What to do: In the records below, find the line with "C6: 100nF (GND, VS) -> 100nF (-5V, VS)" and the line with "R6: 200k (GND, MID) -> 3.9k (GND, MID)"; return exactly those lines and every line between them.

Material for this task:
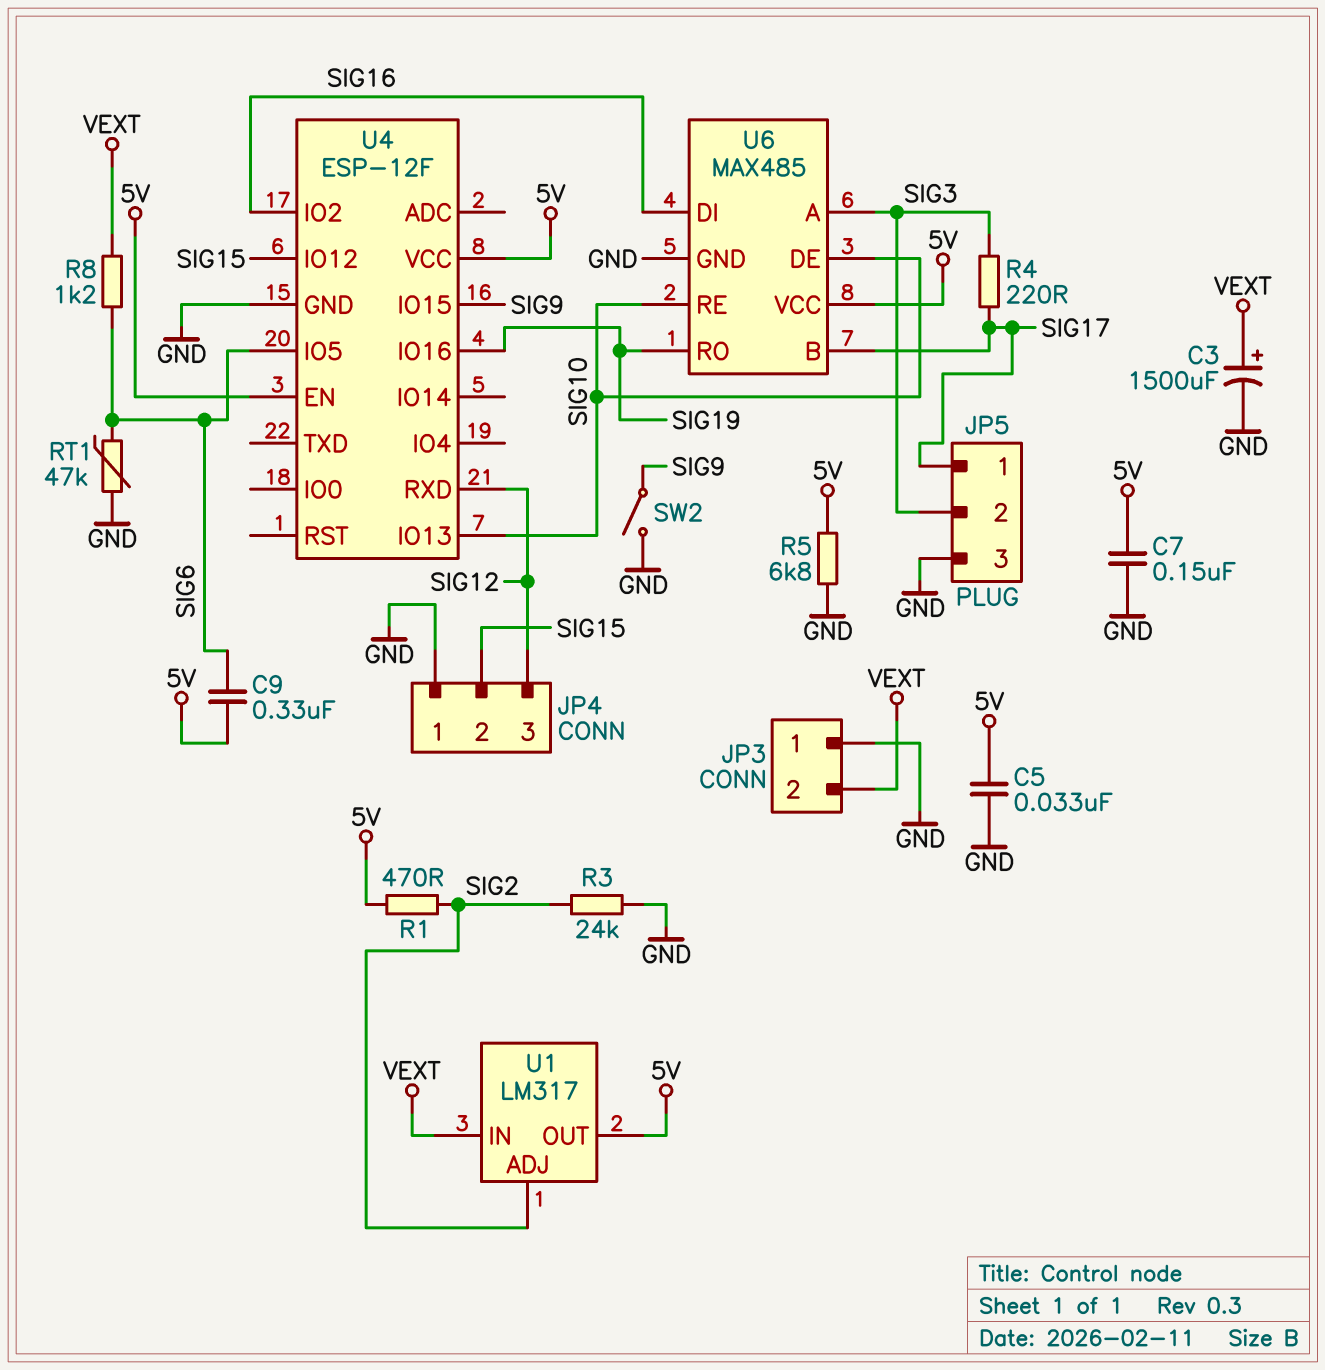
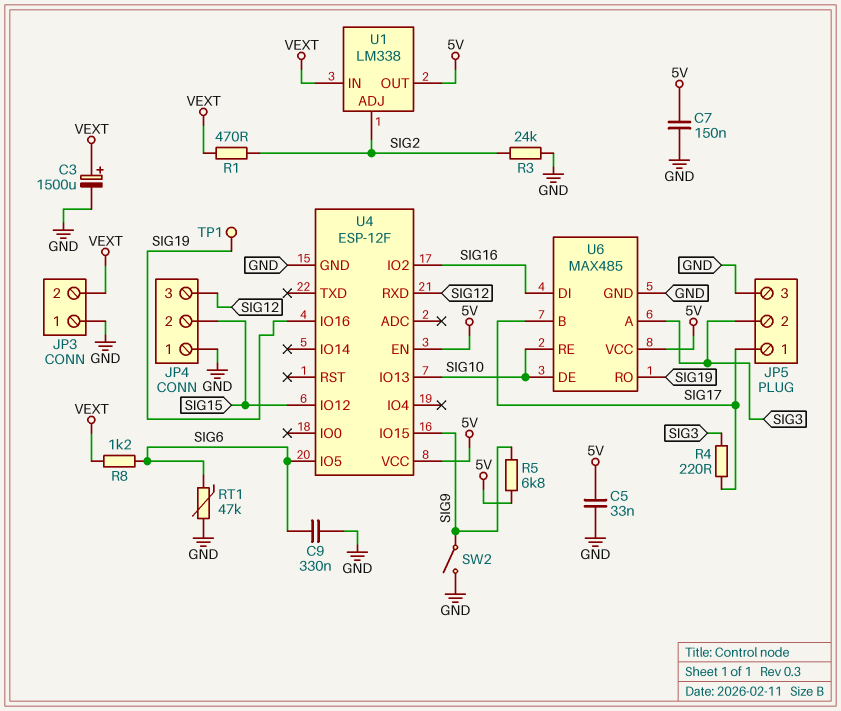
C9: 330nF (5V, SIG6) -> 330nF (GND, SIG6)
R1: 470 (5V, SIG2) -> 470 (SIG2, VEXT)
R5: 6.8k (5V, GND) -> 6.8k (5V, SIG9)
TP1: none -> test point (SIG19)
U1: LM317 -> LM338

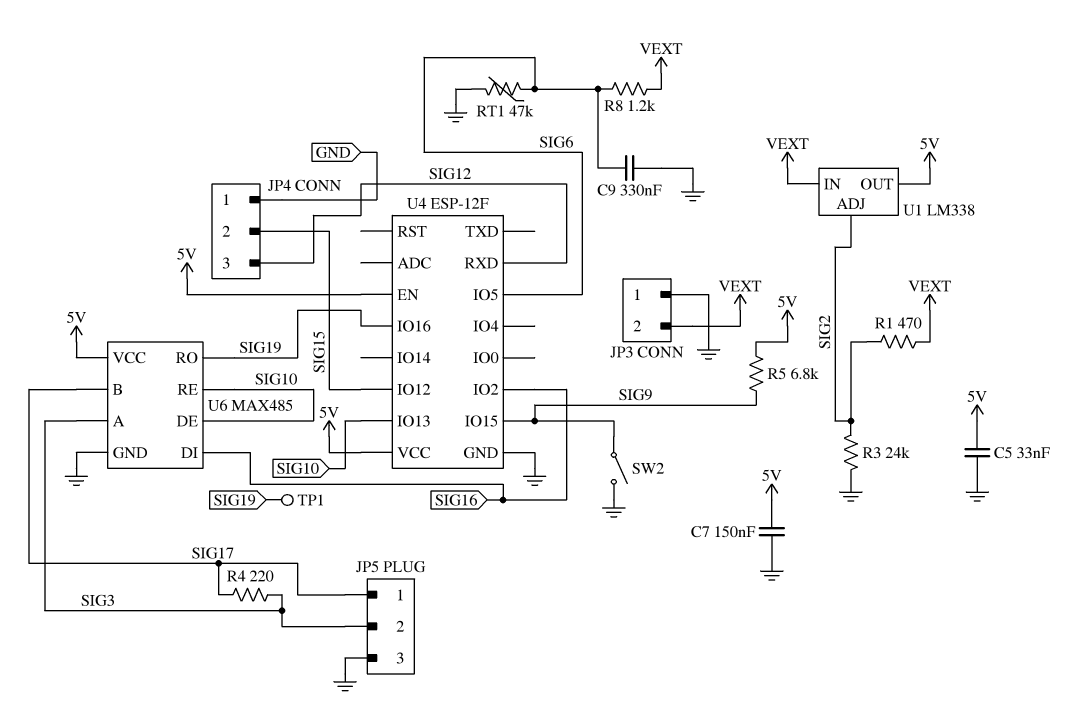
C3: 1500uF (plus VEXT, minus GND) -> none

* * *

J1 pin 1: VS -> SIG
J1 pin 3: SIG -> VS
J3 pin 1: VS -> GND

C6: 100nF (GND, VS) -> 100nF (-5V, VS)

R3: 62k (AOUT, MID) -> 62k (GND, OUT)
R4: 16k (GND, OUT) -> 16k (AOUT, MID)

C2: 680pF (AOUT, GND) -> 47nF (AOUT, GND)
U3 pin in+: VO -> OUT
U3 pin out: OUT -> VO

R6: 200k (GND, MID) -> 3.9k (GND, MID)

Expected answer:
C6: 100nF (GND, VS) -> 100nF (-5V, VS)

R3: 62k (AOUT, MID) -> 62k (GND, OUT)
R4: 16k (GND, OUT) -> 16k (AOUT, MID)

C2: 680pF (AOUT, GND) -> 47nF (AOUT, GND)
U3 pin in+: VO -> OUT
U3 pin out: OUT -> VO

R6: 200k (GND, MID) -> 3.9k (GND, MID)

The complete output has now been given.